● **ABOUT THIS TASK**
Your task is to copy every line of the records below that contains "PYRAMID".

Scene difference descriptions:
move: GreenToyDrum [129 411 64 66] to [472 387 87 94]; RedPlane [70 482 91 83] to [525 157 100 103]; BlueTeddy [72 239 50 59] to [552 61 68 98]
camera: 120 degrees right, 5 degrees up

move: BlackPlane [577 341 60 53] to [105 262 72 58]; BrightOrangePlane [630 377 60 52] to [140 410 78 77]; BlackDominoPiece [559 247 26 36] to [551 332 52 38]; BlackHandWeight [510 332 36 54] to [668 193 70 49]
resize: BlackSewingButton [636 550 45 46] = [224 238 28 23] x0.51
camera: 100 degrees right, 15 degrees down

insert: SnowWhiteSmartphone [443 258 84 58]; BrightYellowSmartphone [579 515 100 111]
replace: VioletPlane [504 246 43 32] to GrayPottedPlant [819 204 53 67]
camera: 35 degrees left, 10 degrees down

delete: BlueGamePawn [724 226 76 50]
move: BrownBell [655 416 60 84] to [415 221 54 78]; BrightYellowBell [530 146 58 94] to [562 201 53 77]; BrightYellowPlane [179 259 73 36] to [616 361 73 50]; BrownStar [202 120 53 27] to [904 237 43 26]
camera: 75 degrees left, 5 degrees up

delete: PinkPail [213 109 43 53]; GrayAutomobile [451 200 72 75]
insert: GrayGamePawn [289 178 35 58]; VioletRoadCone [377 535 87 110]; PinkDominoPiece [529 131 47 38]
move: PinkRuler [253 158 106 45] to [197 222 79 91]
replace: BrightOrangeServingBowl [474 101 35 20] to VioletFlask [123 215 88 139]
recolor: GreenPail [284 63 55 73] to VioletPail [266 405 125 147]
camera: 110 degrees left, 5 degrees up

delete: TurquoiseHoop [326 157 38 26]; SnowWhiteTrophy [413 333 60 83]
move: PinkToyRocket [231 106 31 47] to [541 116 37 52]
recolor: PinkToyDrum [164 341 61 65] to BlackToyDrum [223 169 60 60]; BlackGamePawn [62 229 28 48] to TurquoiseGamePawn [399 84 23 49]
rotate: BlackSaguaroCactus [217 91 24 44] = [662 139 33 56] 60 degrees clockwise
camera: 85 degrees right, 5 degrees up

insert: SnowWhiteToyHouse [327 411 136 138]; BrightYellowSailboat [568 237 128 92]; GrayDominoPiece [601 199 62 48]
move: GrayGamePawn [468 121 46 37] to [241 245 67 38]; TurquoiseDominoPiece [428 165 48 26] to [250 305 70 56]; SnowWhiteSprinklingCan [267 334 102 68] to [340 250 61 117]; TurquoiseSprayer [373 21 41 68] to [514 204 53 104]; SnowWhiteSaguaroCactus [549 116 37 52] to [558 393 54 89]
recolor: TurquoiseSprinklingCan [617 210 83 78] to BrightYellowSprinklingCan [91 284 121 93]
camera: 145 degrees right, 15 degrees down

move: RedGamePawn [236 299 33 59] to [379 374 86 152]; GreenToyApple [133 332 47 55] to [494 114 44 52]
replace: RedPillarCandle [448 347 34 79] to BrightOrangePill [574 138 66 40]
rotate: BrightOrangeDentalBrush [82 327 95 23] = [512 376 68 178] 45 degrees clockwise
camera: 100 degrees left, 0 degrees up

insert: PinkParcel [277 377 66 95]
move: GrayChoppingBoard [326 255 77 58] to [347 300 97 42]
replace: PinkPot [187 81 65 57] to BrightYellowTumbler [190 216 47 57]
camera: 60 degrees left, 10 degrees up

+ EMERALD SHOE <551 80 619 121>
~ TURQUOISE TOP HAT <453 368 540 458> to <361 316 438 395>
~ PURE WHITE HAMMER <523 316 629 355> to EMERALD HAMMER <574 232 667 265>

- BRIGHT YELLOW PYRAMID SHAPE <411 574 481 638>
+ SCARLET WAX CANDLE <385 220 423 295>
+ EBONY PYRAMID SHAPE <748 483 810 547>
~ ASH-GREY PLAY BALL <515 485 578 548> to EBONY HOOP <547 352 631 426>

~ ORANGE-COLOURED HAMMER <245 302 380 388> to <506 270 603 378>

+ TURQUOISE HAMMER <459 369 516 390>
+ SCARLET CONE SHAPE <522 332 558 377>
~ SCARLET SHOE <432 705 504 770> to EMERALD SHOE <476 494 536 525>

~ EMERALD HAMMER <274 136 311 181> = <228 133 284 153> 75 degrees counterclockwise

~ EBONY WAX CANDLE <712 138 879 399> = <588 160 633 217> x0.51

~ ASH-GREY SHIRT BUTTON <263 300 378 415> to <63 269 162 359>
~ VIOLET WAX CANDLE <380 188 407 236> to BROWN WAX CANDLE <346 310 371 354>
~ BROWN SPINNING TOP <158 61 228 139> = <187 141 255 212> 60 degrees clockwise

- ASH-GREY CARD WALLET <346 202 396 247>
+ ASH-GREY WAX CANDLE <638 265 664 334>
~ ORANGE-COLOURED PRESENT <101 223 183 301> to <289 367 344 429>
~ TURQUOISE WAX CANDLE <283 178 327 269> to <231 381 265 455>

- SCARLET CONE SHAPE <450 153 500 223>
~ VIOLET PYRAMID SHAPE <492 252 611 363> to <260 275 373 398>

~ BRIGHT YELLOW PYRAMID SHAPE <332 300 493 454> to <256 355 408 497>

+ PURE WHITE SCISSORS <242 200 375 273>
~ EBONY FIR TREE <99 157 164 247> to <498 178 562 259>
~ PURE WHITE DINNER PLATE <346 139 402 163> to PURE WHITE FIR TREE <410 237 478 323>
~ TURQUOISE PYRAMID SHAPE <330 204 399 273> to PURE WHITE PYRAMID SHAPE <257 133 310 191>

● **RESULT FOR THIS TASK**
- BRIGHT YELLOW PYRAMID SHAPE <411 574 481 638>
+ EBONY PYRAMID SHAPE <748 483 810 547>
~ VIOLET PYRAMID SHAPE <492 252 611 363> to <260 275 373 398>
~ BRIGHT YELLOW PYRAMID SHAPE <332 300 493 454> to <256 355 408 497>
~ TURQUOISE PYRAMID SHAPE <330 204 399 273> to PURE WHITE PYRAMID SHAPE <257 133 310 191>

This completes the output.